TASK ITEM: Nothing but the lines from the one containing "(381, 182) = (293, 447): red" through the one containing "camera: 10 degrees right, 20 degrees down", both included, should be given again, each exactly as written below.

= = = = = = =

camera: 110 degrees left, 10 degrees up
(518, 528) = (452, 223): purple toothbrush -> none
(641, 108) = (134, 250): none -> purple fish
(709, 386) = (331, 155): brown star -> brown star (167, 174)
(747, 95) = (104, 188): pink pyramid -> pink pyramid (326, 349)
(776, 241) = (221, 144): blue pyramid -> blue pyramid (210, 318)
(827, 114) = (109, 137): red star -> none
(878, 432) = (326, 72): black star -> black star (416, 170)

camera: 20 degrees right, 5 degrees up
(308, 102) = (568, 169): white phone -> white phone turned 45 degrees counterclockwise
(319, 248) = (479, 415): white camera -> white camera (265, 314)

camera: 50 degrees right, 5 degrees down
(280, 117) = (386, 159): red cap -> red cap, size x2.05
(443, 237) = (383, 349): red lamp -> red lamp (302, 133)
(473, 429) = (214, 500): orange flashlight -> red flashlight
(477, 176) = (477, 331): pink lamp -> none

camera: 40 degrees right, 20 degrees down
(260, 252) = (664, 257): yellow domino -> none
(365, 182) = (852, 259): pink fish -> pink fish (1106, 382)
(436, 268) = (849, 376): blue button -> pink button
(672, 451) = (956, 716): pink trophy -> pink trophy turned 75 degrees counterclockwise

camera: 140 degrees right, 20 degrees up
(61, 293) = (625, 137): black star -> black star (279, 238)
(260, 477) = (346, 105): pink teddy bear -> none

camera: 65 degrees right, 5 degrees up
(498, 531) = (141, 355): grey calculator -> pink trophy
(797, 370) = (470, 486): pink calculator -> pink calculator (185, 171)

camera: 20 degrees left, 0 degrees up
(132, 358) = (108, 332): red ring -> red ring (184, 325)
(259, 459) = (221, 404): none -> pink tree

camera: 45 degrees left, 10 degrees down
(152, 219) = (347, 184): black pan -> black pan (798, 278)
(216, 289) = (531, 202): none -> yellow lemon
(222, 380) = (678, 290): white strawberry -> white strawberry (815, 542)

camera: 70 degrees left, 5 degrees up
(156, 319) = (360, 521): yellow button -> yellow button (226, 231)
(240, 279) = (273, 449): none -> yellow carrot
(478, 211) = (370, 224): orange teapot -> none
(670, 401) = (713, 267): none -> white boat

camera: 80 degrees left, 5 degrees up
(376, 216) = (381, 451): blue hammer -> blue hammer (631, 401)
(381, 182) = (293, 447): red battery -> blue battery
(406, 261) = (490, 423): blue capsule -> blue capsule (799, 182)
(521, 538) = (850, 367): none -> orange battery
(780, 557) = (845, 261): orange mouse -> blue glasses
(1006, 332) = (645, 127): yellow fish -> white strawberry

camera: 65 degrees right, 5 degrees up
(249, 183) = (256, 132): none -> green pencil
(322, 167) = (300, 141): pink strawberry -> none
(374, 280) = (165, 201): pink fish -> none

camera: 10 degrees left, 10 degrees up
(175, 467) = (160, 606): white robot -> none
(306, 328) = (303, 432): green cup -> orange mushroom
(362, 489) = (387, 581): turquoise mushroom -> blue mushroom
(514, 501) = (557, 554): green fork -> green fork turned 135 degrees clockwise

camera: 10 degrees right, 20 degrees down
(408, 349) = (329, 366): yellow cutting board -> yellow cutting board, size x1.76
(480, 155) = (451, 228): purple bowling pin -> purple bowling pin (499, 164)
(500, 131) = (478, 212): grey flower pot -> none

= = = = = = =

RESPONSE BELOW:
(381, 182) = (293, 447): red battery -> blue battery
(406, 261) = (490, 423): blue capsule -> blue capsule (799, 182)
(521, 538) = (850, 367): none -> orange battery
(780, 557) = (845, 261): orange mouse -> blue glasses
(1006, 332) = (645, 127): yellow fish -> white strawberry

camera: 65 degrees right, 5 degrees up
(249, 183) = (256, 132): none -> green pencil
(322, 167) = (300, 141): pink strawberry -> none
(374, 280) = (165, 201): pink fish -> none

camera: 10 degrees left, 10 degrees up
(175, 467) = (160, 606): white robot -> none
(306, 328) = (303, 432): green cup -> orange mushroom
(362, 489) = (387, 581): turquoise mushroom -> blue mushroom
(514, 501) = (557, 554): green fork -> green fork turned 135 degrees clockwise

camera: 10 degrees right, 20 degrees down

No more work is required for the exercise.